In the listing below, start your output at the line with "R11: 240 (3V3, U5/QA) -> none" and end it after the line with "V1: 15V (plus", copying every line exactly.

- DATA EXCERPTS -
------------------------------
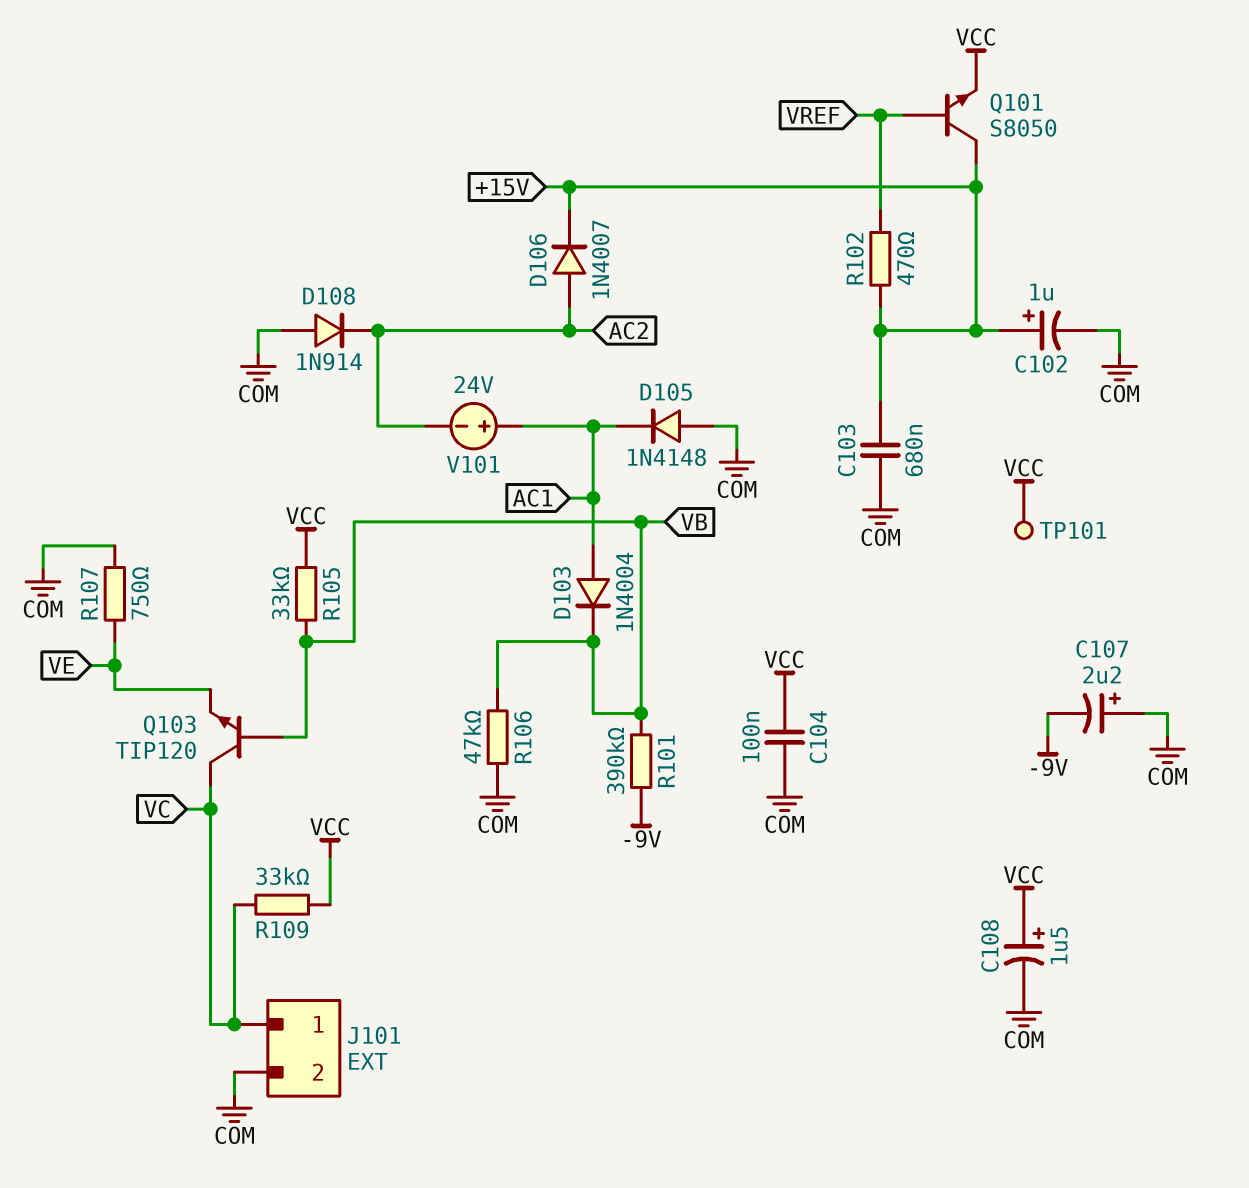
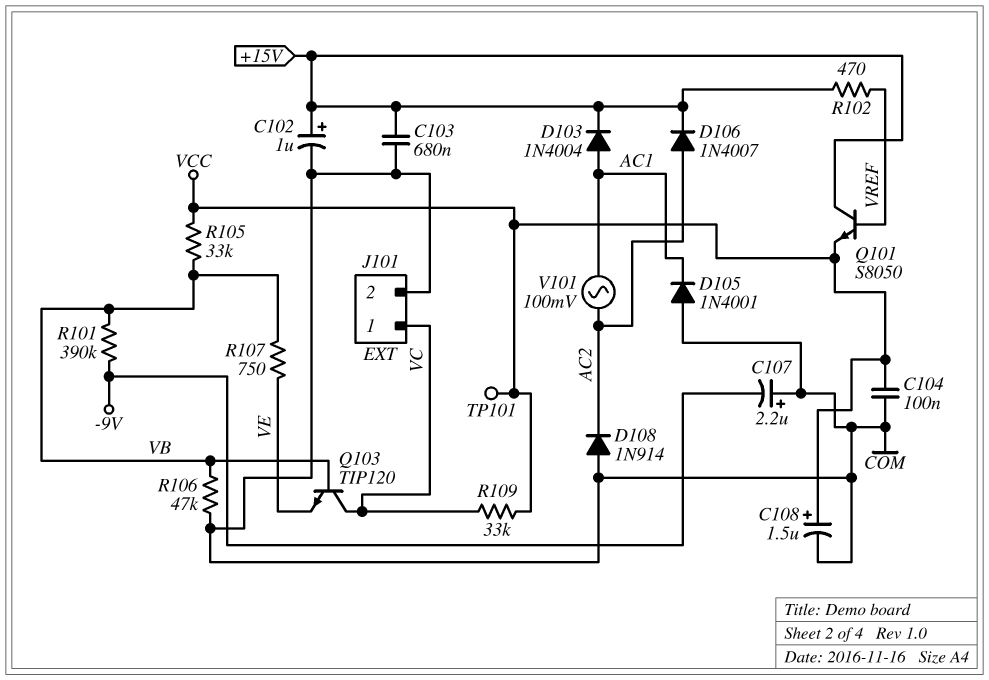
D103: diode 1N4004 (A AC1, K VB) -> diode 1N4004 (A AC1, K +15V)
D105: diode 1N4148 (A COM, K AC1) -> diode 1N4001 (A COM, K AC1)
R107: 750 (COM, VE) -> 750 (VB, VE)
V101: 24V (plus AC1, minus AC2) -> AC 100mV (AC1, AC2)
------------------------------
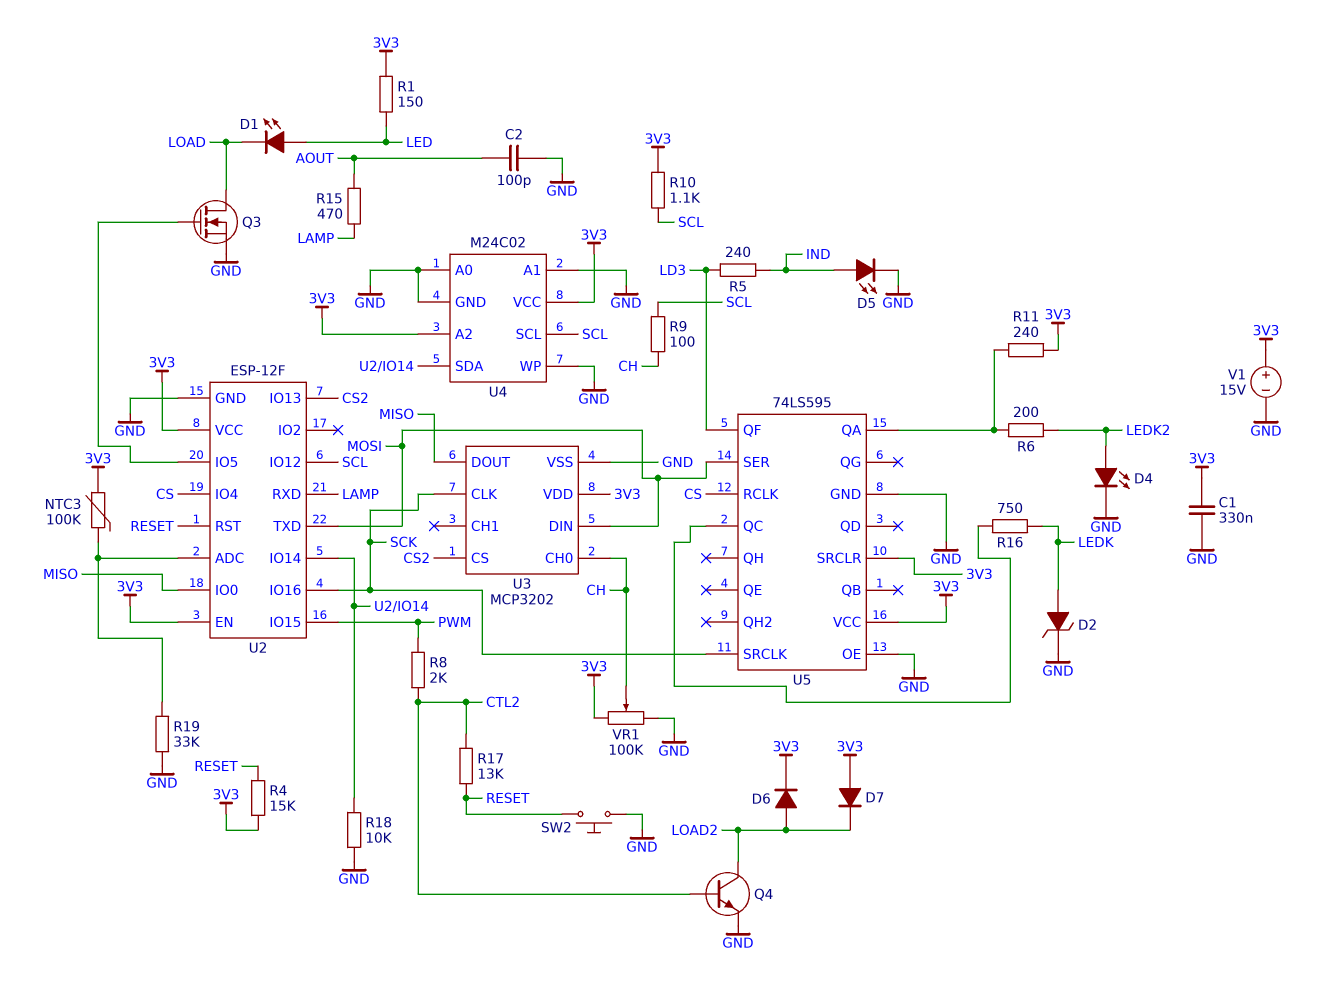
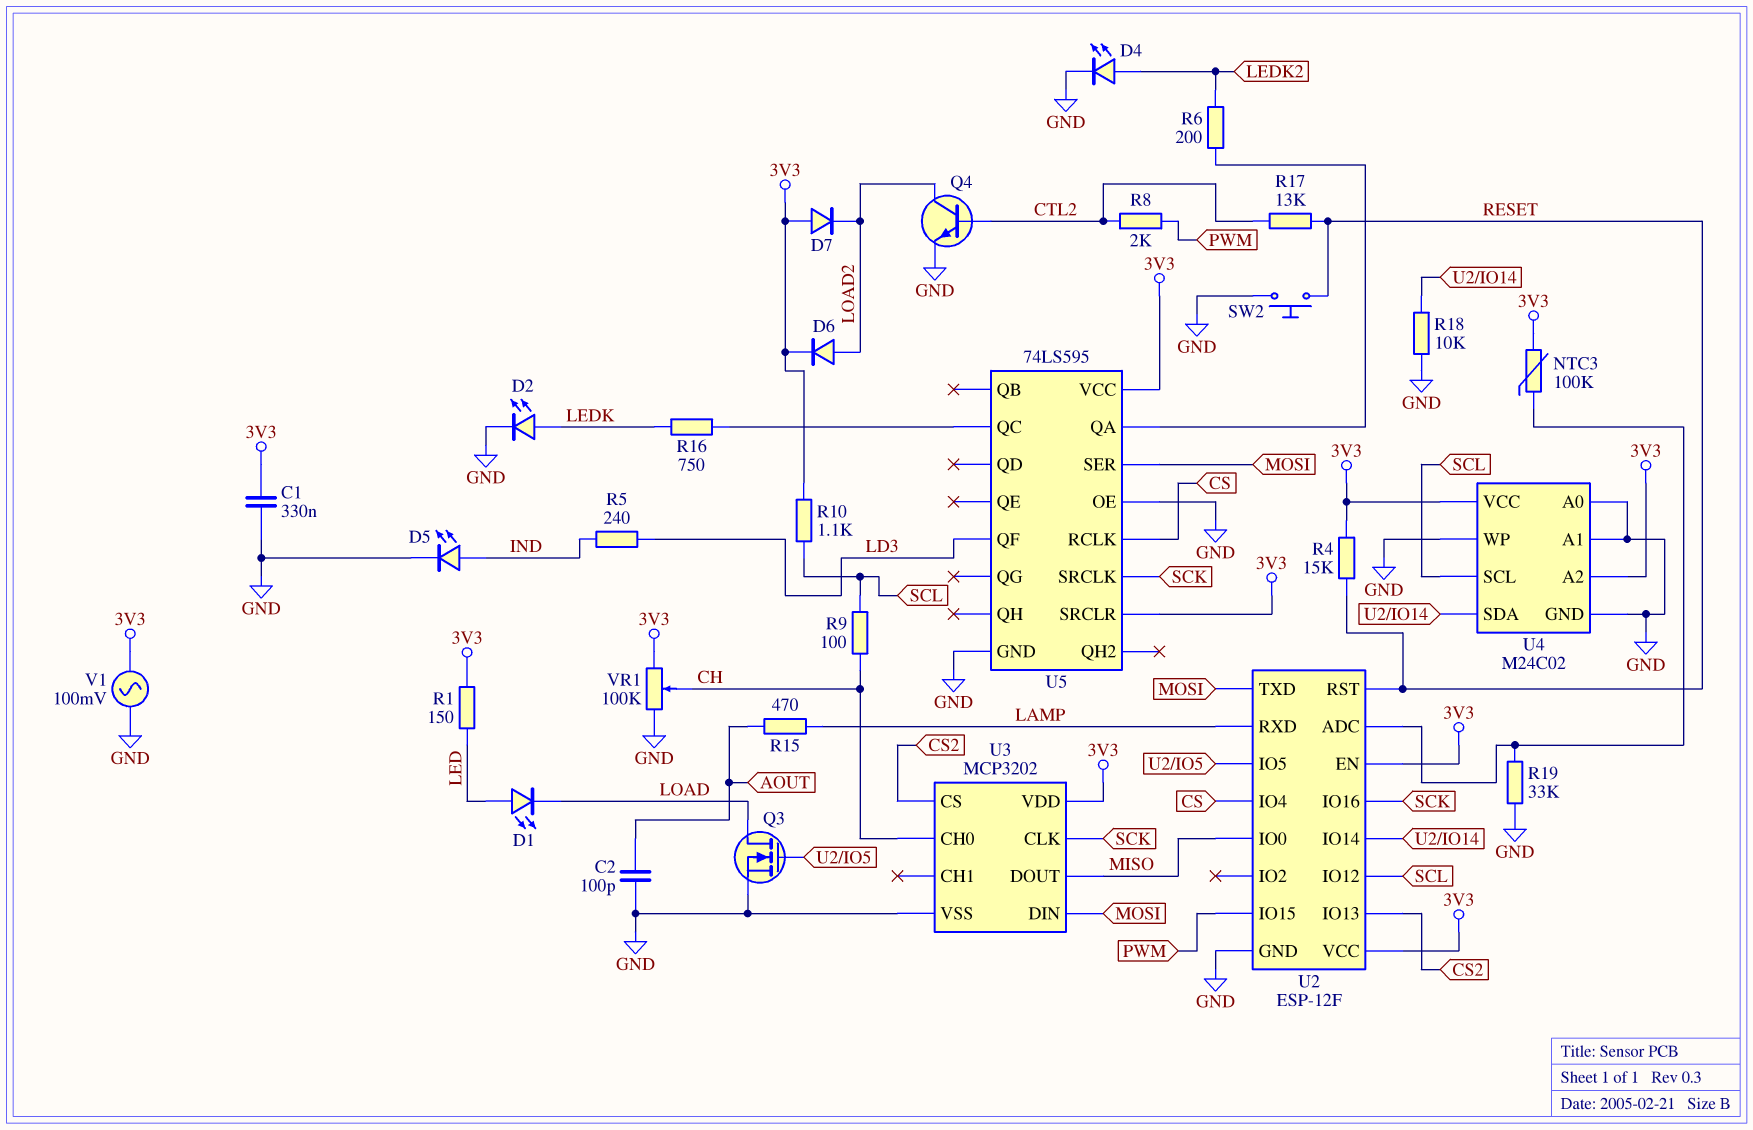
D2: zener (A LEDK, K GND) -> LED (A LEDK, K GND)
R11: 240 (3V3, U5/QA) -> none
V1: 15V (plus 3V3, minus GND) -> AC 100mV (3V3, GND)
------------------------------
- SOLUTION TO THE EXERCISE -
R11: 240 (3V3, U5/QA) -> none
V1: 15V (plus 3V3, minus GND) -> AC 100mV (3V3, GND)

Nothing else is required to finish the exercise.